[INSTRUCTIONS TO FOLLOW]: Going through the data below, please show each line containing the string "yellow".

[MATERIAL TO PROCESS]:

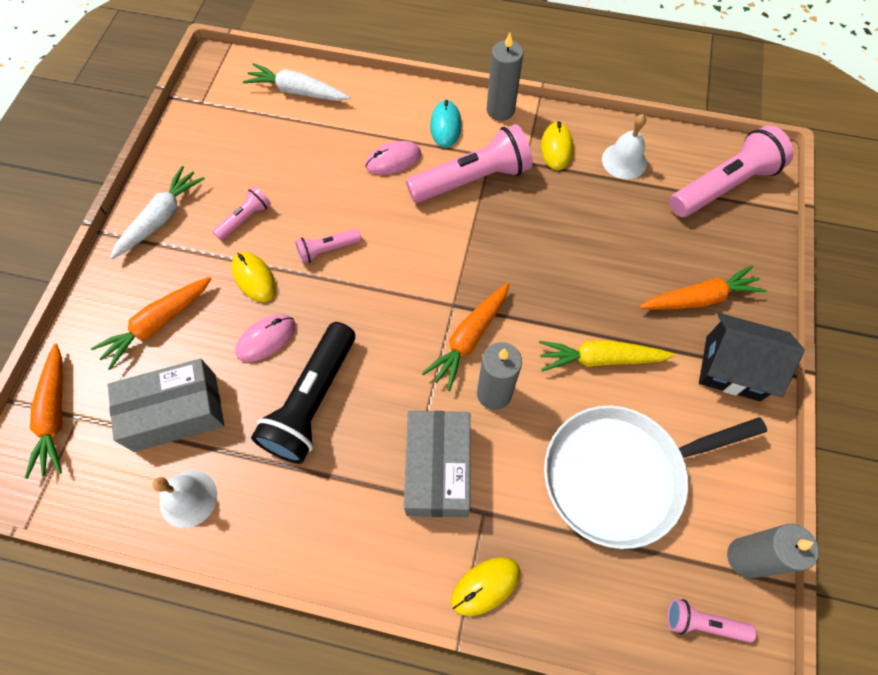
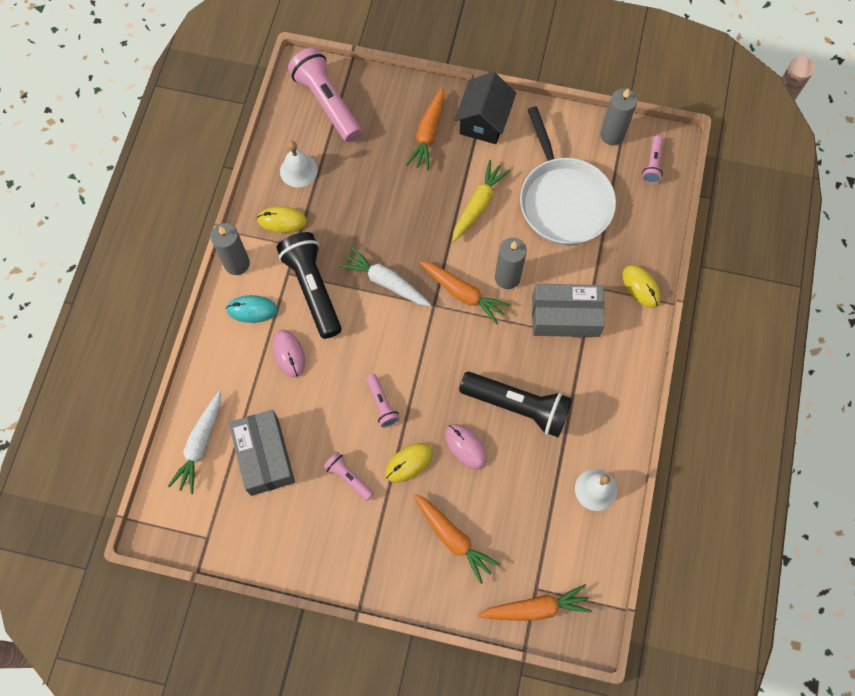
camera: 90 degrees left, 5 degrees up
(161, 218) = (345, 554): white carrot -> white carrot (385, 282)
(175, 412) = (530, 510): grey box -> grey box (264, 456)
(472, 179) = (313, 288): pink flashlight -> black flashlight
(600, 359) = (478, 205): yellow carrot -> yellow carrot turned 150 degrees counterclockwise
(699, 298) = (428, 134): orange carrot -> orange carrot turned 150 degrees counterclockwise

---

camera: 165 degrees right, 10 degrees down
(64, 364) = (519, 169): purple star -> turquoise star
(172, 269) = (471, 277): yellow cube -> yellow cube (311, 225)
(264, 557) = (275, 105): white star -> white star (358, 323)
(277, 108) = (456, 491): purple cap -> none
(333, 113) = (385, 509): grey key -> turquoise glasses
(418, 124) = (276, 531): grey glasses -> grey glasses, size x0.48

[RESPONSE]:
(600, 359) = (478, 205): yellow carrot -> yellow carrot turned 150 degrees counterclockwise
(172, 269) = (471, 277): yellow cube -> yellow cube (311, 225)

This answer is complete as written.